§ **WHAT IS NEEDED**
The required answer is a copy of each line in the entries below that includes "pyramid".

§ **GIVEN DATA**

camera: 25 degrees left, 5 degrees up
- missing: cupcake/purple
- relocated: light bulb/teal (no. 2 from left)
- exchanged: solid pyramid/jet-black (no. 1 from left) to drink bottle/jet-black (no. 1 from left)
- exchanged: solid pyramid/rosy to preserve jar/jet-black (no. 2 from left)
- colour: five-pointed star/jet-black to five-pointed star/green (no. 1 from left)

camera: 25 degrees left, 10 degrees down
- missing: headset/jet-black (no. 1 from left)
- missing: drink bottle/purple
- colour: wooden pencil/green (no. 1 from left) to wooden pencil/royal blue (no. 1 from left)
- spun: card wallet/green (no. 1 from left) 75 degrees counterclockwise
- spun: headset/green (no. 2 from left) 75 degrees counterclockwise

§ **REPLY**
- exchanged: solid pyramid/jet-black (no. 1 from left) to drink bottle/jet-black (no. 1 from left)
- exchanged: solid pyramid/rosy to preserve jar/jet-black (no. 2 from left)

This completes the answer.